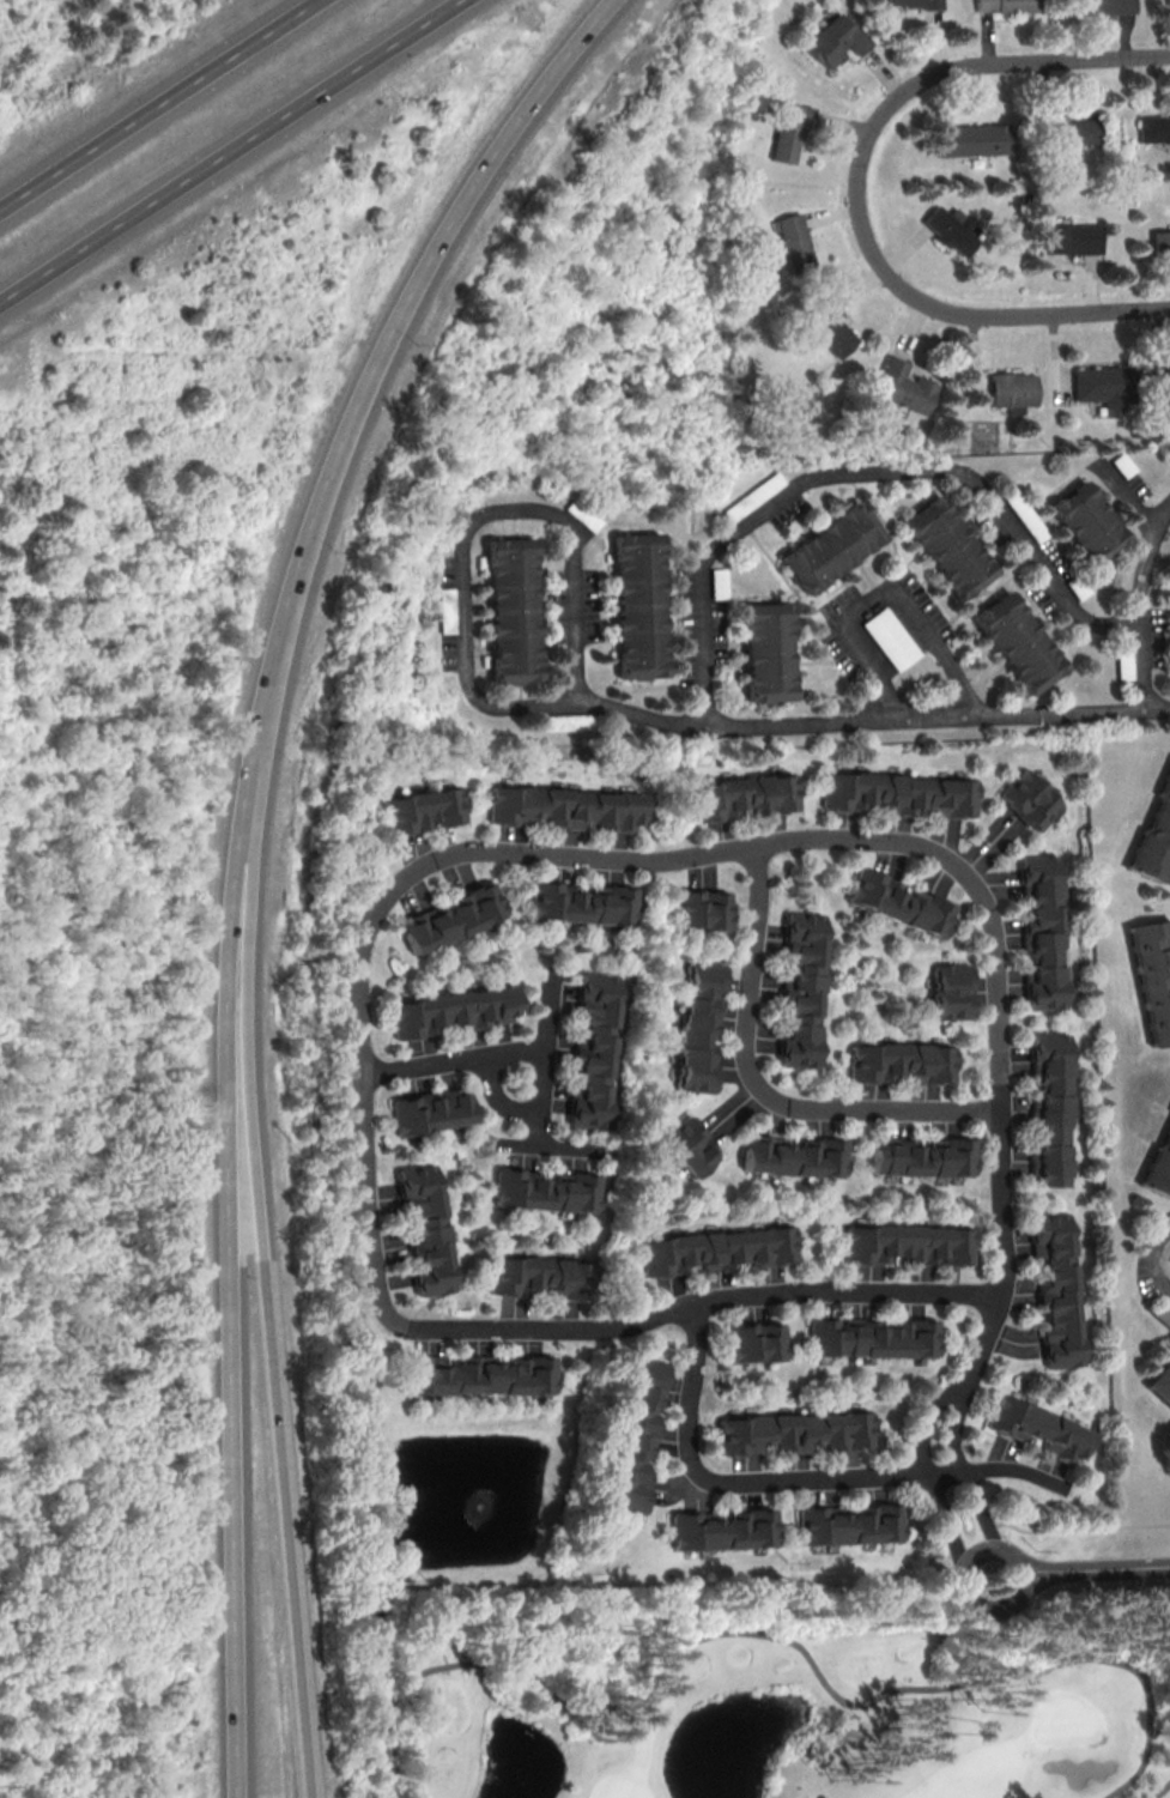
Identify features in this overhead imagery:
building: (1168, 1)
building: (917, 3)
building: (1006, 5)
building: (1109, 5)
building: (835, 40)
road: (903, 90)
road: (159, 105)
building: (1154, 127)
building: (789, 128)
building: (1072, 129)
building: (973, 137)
road: (225, 149)
building: (950, 227)
building: (1072, 236)
building: (794, 240)
building: (1159, 241)
road: (1055, 312)
building: (831, 328)
building: (1168, 378)
building: (903, 385)
building: (1106, 386)
building: (1009, 388)
building: (1123, 465)
building: (753, 496)
road: (1128, 503)
building: (582, 516)
building: (1025, 517)
road: (753, 518)
building: (1087, 519)
road: (476, 521)
building: (950, 545)
building: (830, 547)
road: (1146, 564)
road: (1047, 572)
building: (716, 583)
road: (883, 587)
building: (639, 604)
building: (512, 607)
building: (889, 638)
building: (1018, 641)
building: (770, 651)
building: (1124, 664)
road: (1142, 680)
road: (565, 702)
road: (858, 722)
building: (900, 796)
building: (743, 798)
building: (1031, 798)
building: (564, 806)
building: (422, 809)
building: (1154, 838)
road: (236, 853)
road: (411, 875)
building: (900, 899)
building: (582, 900)
building: (700, 909)
building: (451, 917)
building: (1040, 931)
building: (1152, 975)
building: (799, 989)
building: (950, 991)
building: (453, 1011)
building: (697, 1025)
building: (593, 1048)
road: (485, 1057)
building: (902, 1063)
road: (759, 1088)
road: (540, 1098)
road: (499, 1099)
building: (1050, 1108)
building: (429, 1111)
building: (690, 1145)
road: (547, 1149)
building: (797, 1156)
building: (924, 1156)
building: (1158, 1167)
building: (546, 1187)
building: (1167, 1218)
building: (421, 1229)
building: (908, 1245)
building: (716, 1249)
road: (1160, 1271)
building: (541, 1279)
road: (263, 1288)
building: (1058, 1288)
building: (875, 1336)
building: (753, 1341)
building: (473, 1375)
building: (1162, 1383)
building: (1039, 1428)
building: (794, 1432)
building: (638, 1433)
road: (961, 1466)
road: (925, 1467)
road: (997, 1469)
road: (723, 1483)
building: (850, 1523)
road: (1077, 1528)
building: (723, 1529)
road: (1095, 1570)
road: (1021, 1574)
road: (781, 1640)
park: (790, 1694)
road: (1163, 1791)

★ ★ ★

> TASK GOAL:
Without any pictures, output the entries above exactly as they appear.

> RESULT OF THE TASK:
Identify features in this overhead imagery:
building: (1168, 1)
building: (917, 3)
building: (1006, 5)
building: (1109, 5)
building: (835, 40)
road: (903, 90)
road: (159, 105)
building: (1154, 127)
building: (789, 128)
building: (1072, 129)
building: (973, 137)
road: (225, 149)
building: (950, 227)
building: (1072, 236)
building: (794, 240)
building: (1159, 241)
road: (1055, 312)
building: (831, 328)
building: (1168, 378)
building: (903, 385)
building: (1106, 386)
building: (1009, 388)
building: (1123, 465)
building: (753, 496)
road: (1128, 503)
building: (582, 516)
building: (1025, 517)
road: (753, 518)
building: (1087, 519)
road: (476, 521)
building: (950, 545)
building: (830, 547)
road: (1146, 564)
road: (1047, 572)
building: (716, 583)
road: (883, 587)
building: (639, 604)
building: (512, 607)
building: (889, 638)
building: (1018, 641)
building: (770, 651)
building: (1124, 664)
road: (1142, 680)
road: (565, 702)
road: (858, 722)
building: (900, 796)
building: (743, 798)
building: (1031, 798)
building: (564, 806)
building: (422, 809)
building: (1154, 838)
road: (236, 853)
road: (411, 875)
building: (900, 899)
building: (582, 900)
building: (700, 909)
building: (451, 917)
building: (1040, 931)
building: (1152, 975)
building: (799, 989)
building: (950, 991)
building: (453, 1011)
building: (697, 1025)
building: (593, 1048)
road: (485, 1057)
building: (902, 1063)
road: (759, 1088)
road: (540, 1098)
road: (499, 1099)
building: (1050, 1108)
building: (429, 1111)
building: (690, 1145)
road: (547, 1149)
building: (797, 1156)
building: (924, 1156)
building: (1158, 1167)
building: (546, 1187)
building: (1167, 1218)
building: (421, 1229)
building: (908, 1245)
building: (716, 1249)
road: (1160, 1271)
building: (541, 1279)
road: (263, 1288)
building: (1058, 1288)
building: (875, 1336)
building: (753, 1341)
building: (473, 1375)
building: (1162, 1383)
building: (1039, 1428)
building: (794, 1432)
building: (638, 1433)
road: (961, 1466)
road: (925, 1467)
road: (997, 1469)
road: (723, 1483)
building: (850, 1523)
road: (1077, 1528)
building: (723, 1529)
road: (1095, 1570)
road: (1021, 1574)
road: (781, 1640)
park: (790, 1694)
road: (1163, 1791)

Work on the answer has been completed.